WHAT TO DO
Looking at the entries below, how many lines include the word "square"? Answer with the number alone.

------ EXTRACTED ENTRIES ------

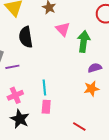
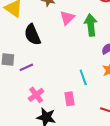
pink triangle: (63, 29) -> (67, 18), turned 42
cyan line: (44, 87) -> (83, 77), moved

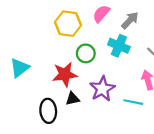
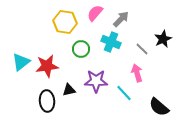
red star: (65, 74) -> (47, 66), moved
purple star: (102, 89) -> (96, 81), turned 30
cyan line: (133, 102) -> (124, 93), turned 36

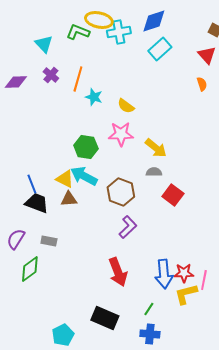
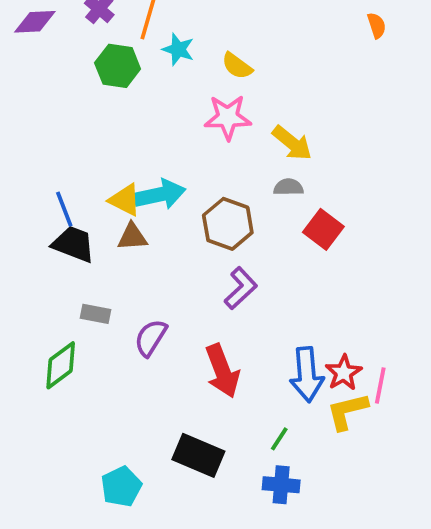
green hexagon: (86, 147) -> (118, 66), moved
cyan arrow: (84, 176) -> (160, 194), turned 140
purple semicircle: (16, 239) -> (151, 338), moved
red star: (184, 273) -> (344, 373), turned -30

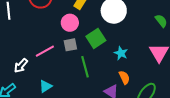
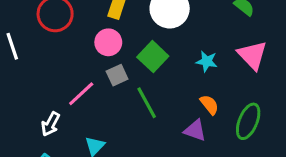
cyan star: (121, 53) -> (207, 61), moved

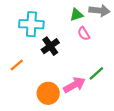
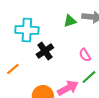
pink semicircle: (84, 34) -> (85, 55), moved

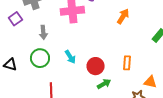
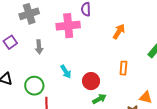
purple square: (15, 19) -> (10, 42), moved
green circle: (40, 58) -> (34, 86), moved
orange rectangle: (127, 63) -> (123, 68), moved

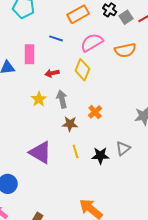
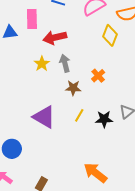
yellow diamond: (82, 70) -> (110, 35), moved
red arrow: (52, 73) -> (55, 38), size x1.6
yellow line: (76, 151) -> (79, 115), turned 48

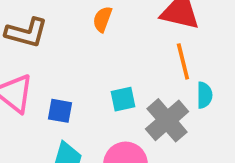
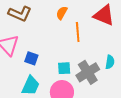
orange line: (183, 61) -> (78, 32), moved
cyan square: (123, 99) -> (64, 68), moved

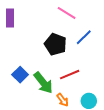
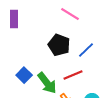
blue line: (84, 37) -> (86, 50), moved

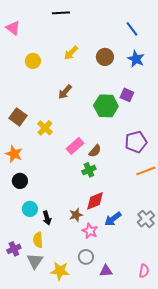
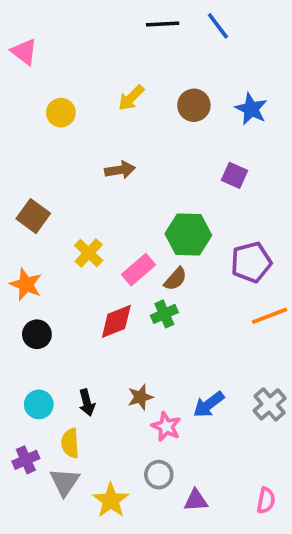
black line: (61, 13) -> (163, 24), moved
blue line: (132, 29) -> (218, 26), moved
brown arrow: (65, 92) -> (120, 170), turned -140
green hexagon: (106, 106) -> (188, 235), moved
yellow cross: (45, 128) -> (89, 253), moved
red diamond: (95, 201) -> (116, 321), moved
cyan circle: (30, 209) -> (39, 404), moved
yellow star: (60, 271) -> (111, 500), turned 30

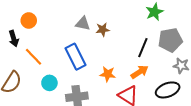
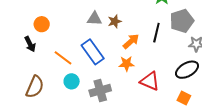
orange line: (33, 57) -> (63, 58), moved
orange arrow: (140, 72) -> (131, 41), moved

------

TASK SOLUTION
2